Given data

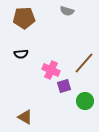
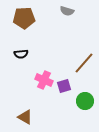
pink cross: moved 7 px left, 10 px down
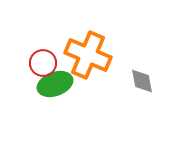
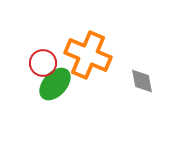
green ellipse: rotated 28 degrees counterclockwise
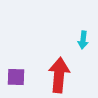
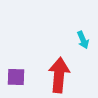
cyan arrow: rotated 30 degrees counterclockwise
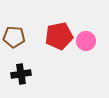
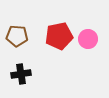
brown pentagon: moved 3 px right, 1 px up
pink circle: moved 2 px right, 2 px up
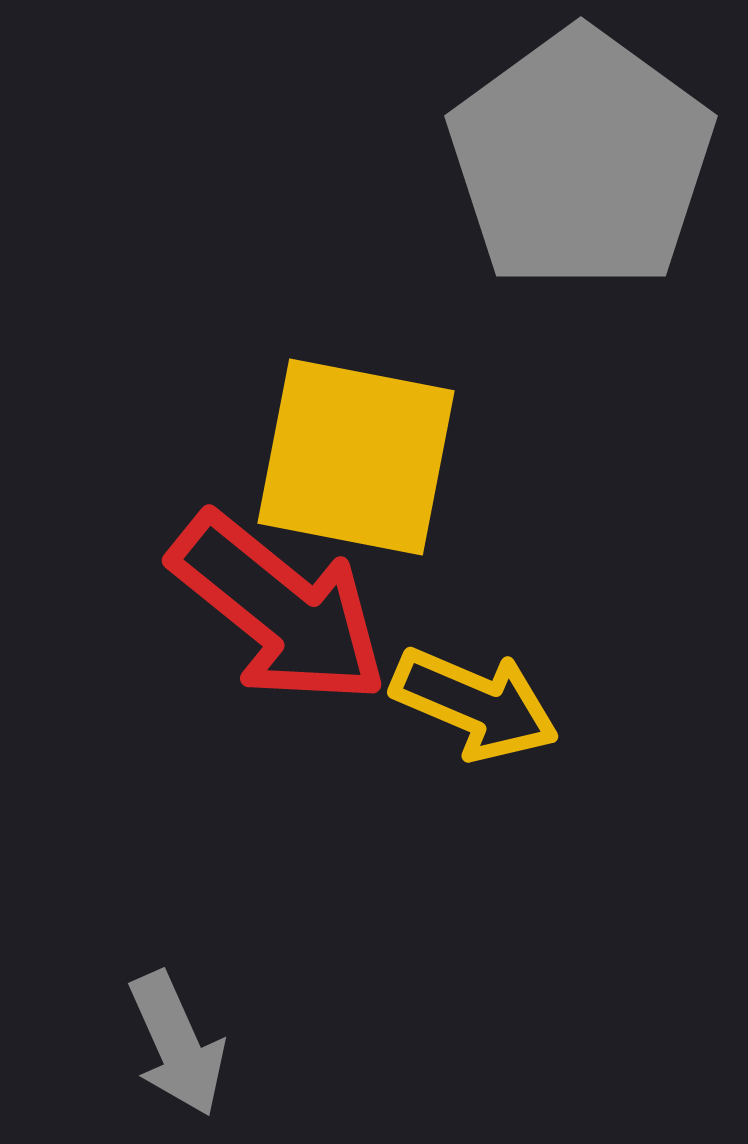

Problem to solve
Take every record and copy it word for word, dropping the pictures.

Solution for this problem
pink cross: moved 7 px left, 10 px down
green ellipse: rotated 28 degrees counterclockwise
cyan arrow: rotated 30 degrees counterclockwise
brown pentagon: moved 3 px right, 1 px up
pink circle: moved 2 px right, 2 px up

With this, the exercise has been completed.